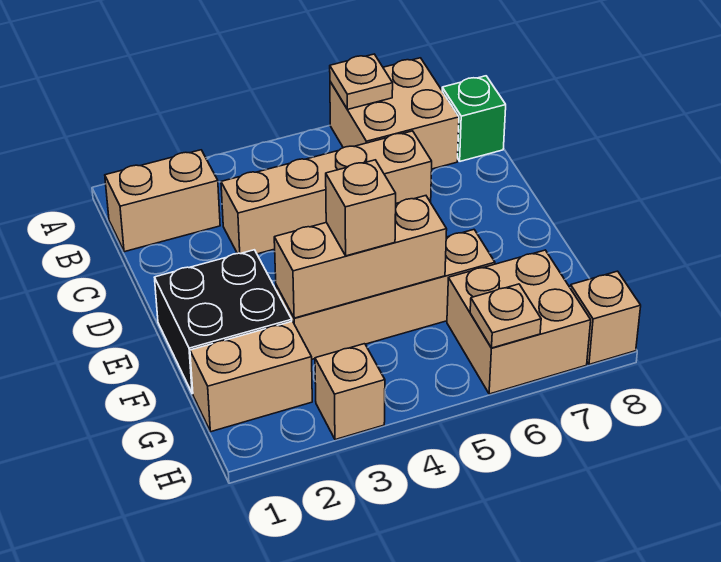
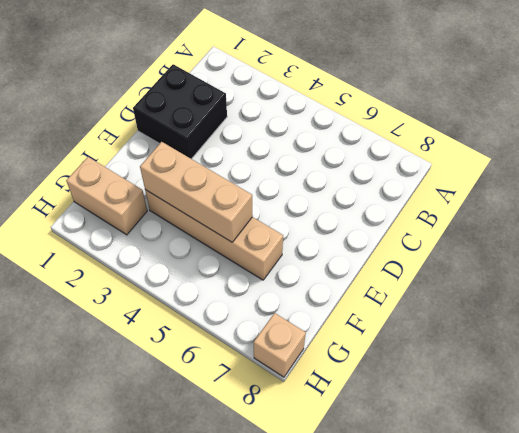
black brick C1:D2 level 1 -> black brick E1:F2 level 1
none -> tan brick A6:B7 level 1
none -> tan brick B1:B2 level 1
none -> green brick B8 level 1

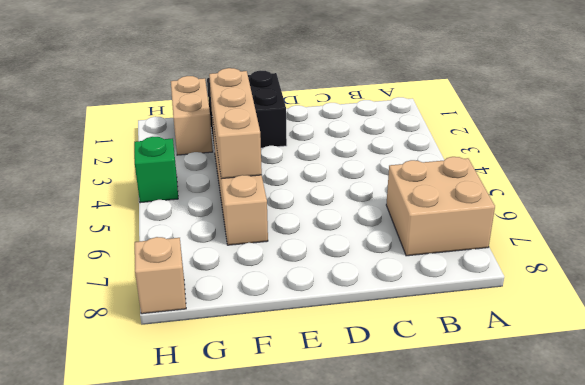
green brick H4 level 1 -> green brick B8 level 1
none -> tan brick B1:B2 level 1
none -> tan brick C3:C6 level 1
none -> tan brick G6:H7 level 1

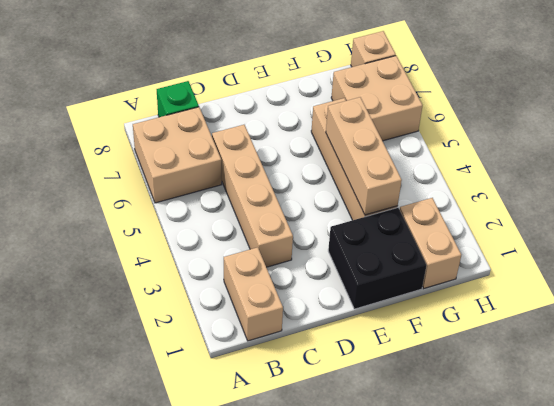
none -> tan brick H3 level 1
none -> tan plate A6 level 2
none -> tan plate H6 level 2

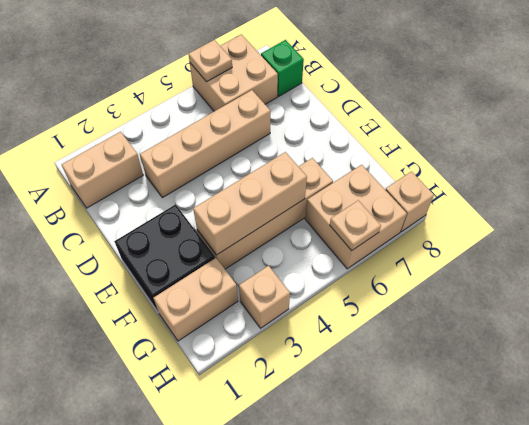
none -> tan brick F4 level 3

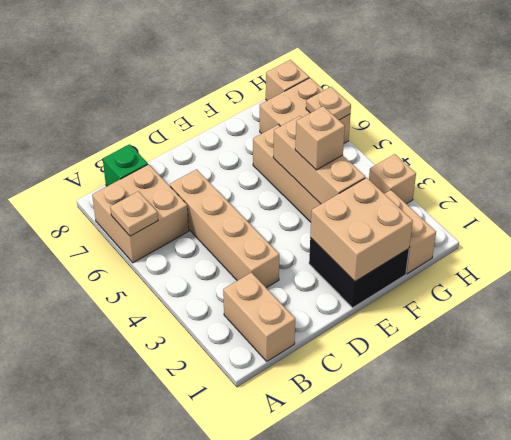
tan brick E1:F2 level 2 -> none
──────
▸ Task to complete: Drop the images and repeat the data exactly.

▸ Answer space:
black brick C1:D2 level 1 -> black brick E1:F2 level 1
none -> tan brick A6:B7 level 1
none -> tan brick B1:B2 level 1
none -> green brick B8 level 1

green brick H4 level 1 -> green brick B8 level 1
none -> tan brick B1:B2 level 1
none -> tan brick C3:C6 level 1
none -> tan brick G6:H7 level 1

none -> tan brick H3 level 1
none -> tan plate A6 level 2
none -> tan plate H6 level 2

none -> tan brick F4 level 3

tan brick E1:F2 level 2 -> none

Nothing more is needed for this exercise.